### YOUR TASK
An exact copy of every entry is needed here; the images stay out.

### Shape scene image sequences
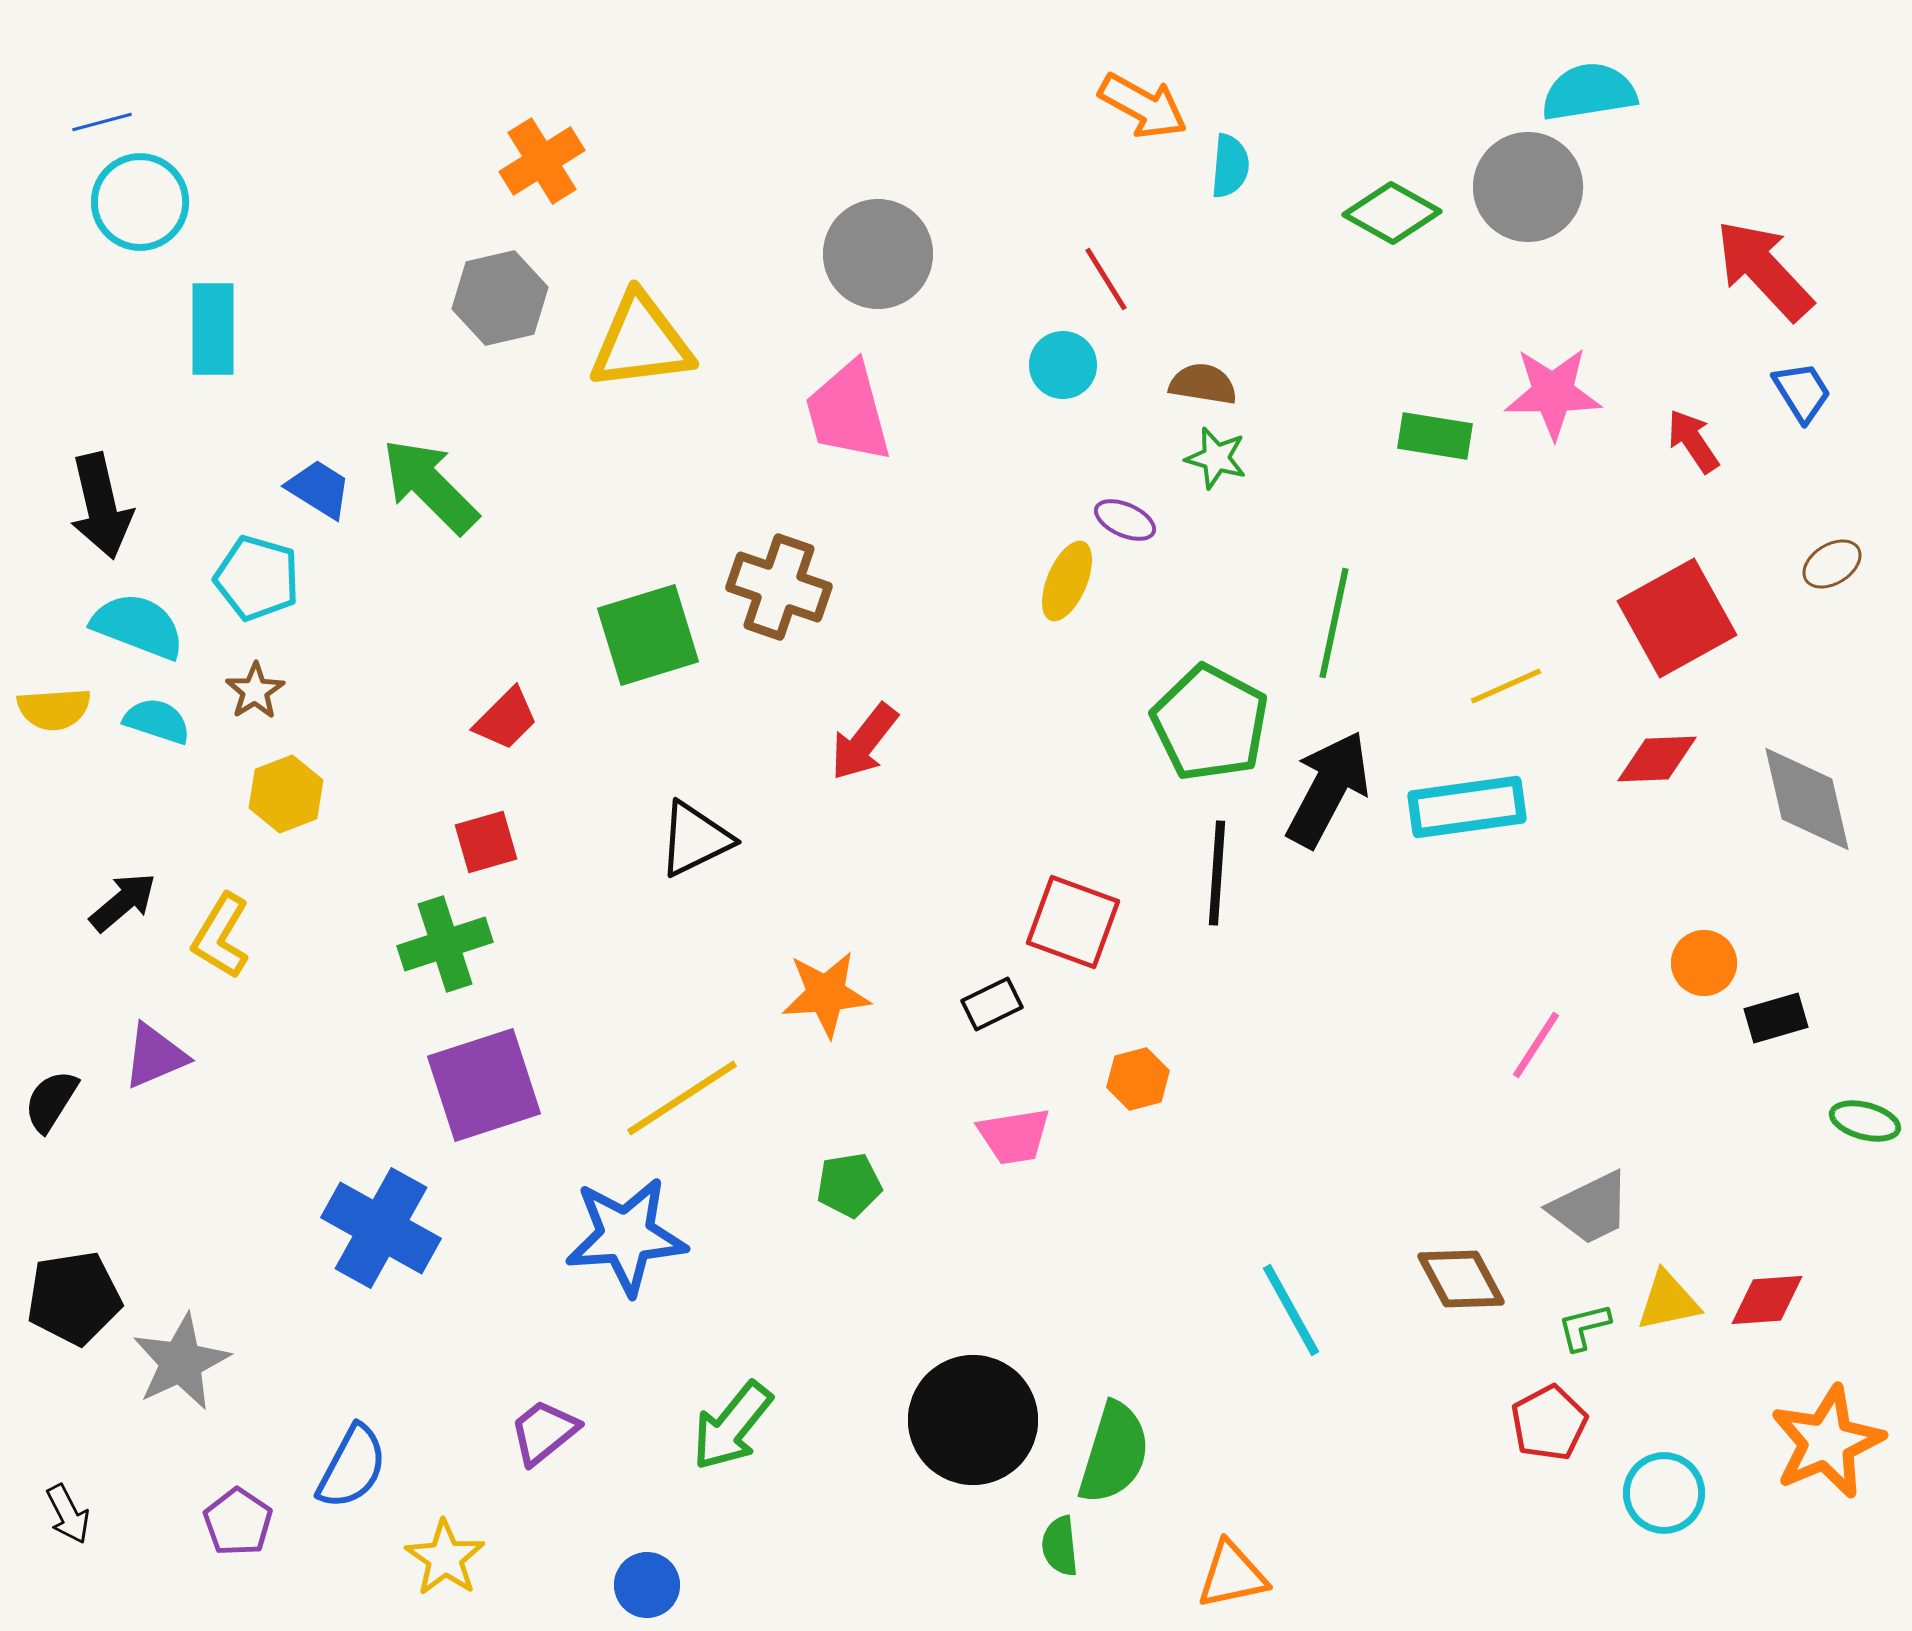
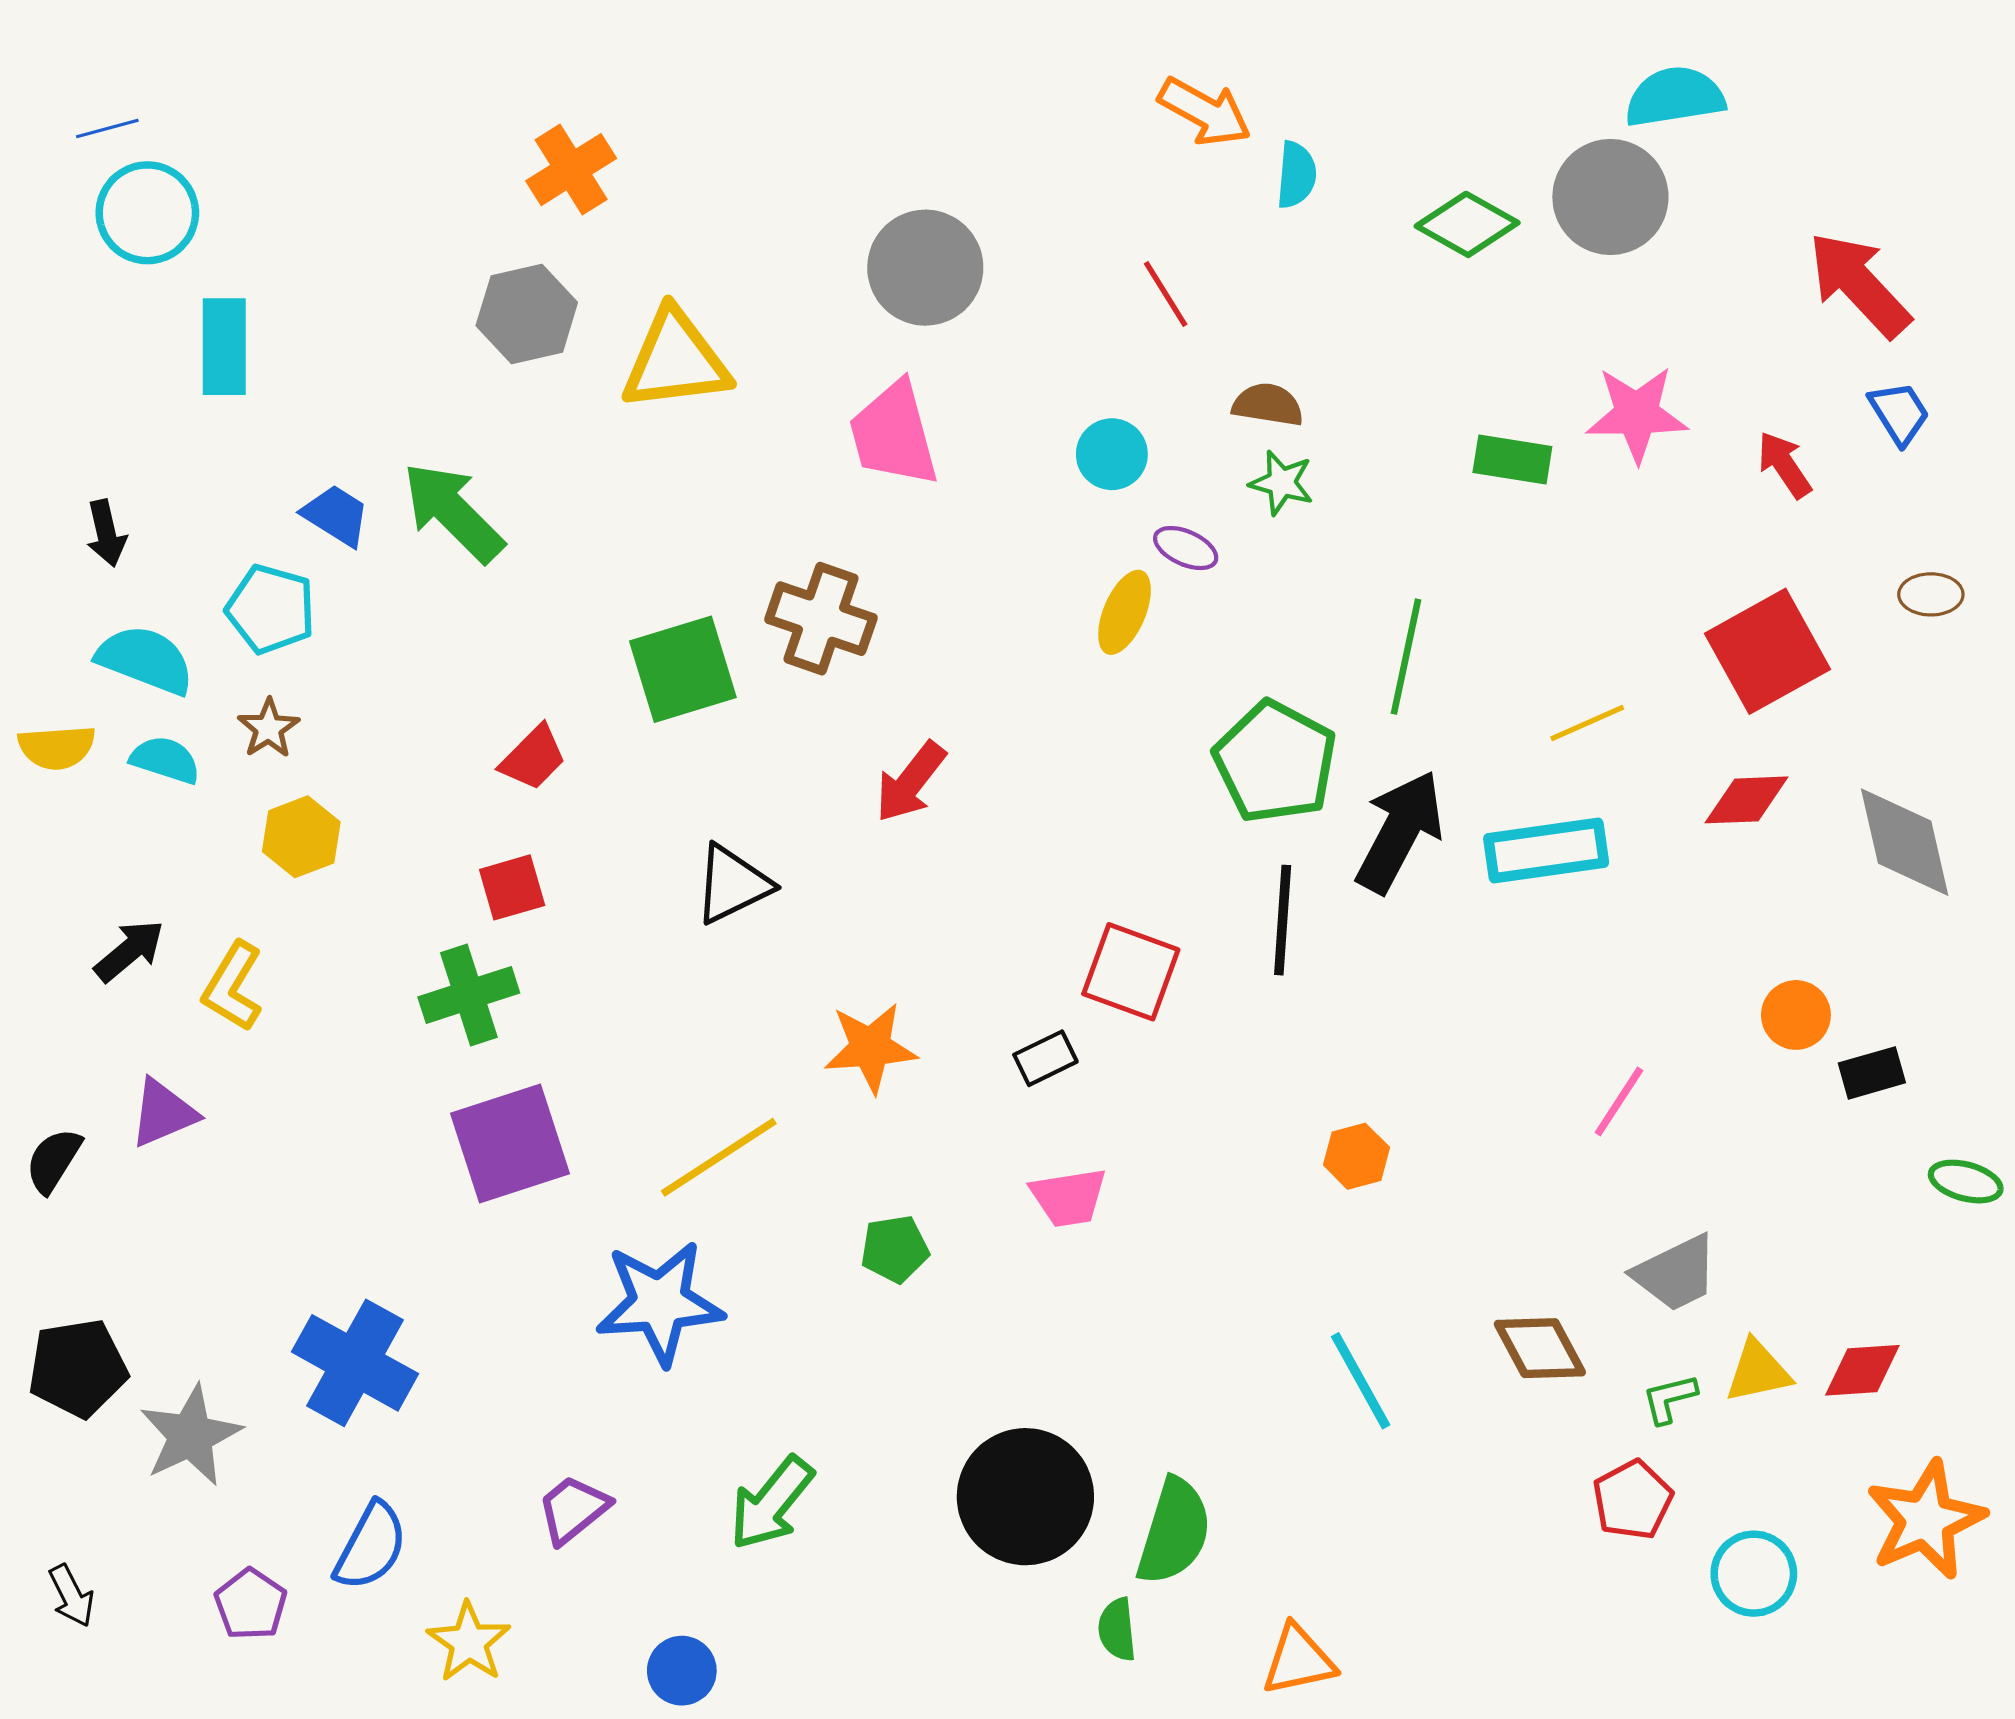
cyan circle: (1063, 365) -> (1112, 454), moved
black arrow: (101, 506) -> (106, 533), size x0.6
brown ellipse: (1832, 564) -> (1931, 594), turned 32
orange hexagon: (1138, 1079) -> (1356, 1156), moved
blue cross: (381, 1228) -> (355, 1363), moved

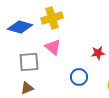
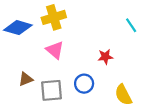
gray square: (29, 62) -> (52, 90), moved
brown triangle: (27, 88) -> (26, 79), moved

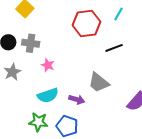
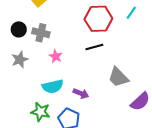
black line: (114, 48) -> (94, 47), moved
gray trapezoid: (99, 82) -> (118, 77), moved

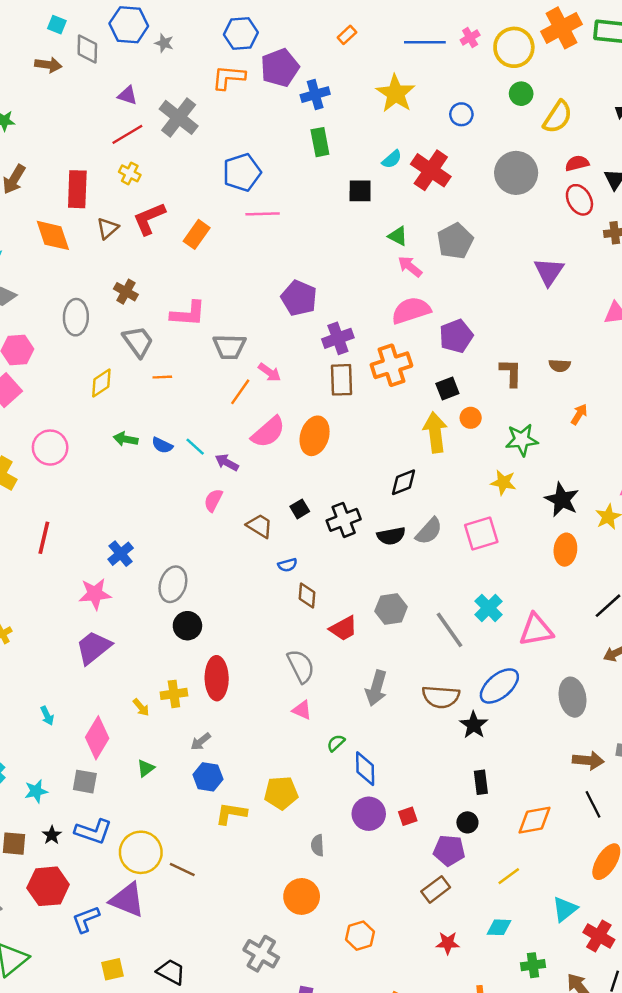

### ANSWER TO THE EXERCISE
cyan circle: (1063, 365) -> (1112, 454), moved
black arrow: (101, 506) -> (106, 533), size x0.6
brown ellipse: (1832, 564) -> (1931, 594), turned 32
orange hexagon: (1138, 1079) -> (1356, 1156), moved
blue cross: (381, 1228) -> (355, 1363), moved

gray square: (29, 62) -> (52, 90), moved
brown triangle: (27, 88) -> (26, 79), moved

black line: (114, 48) -> (94, 47), moved
gray trapezoid: (99, 82) -> (118, 77), moved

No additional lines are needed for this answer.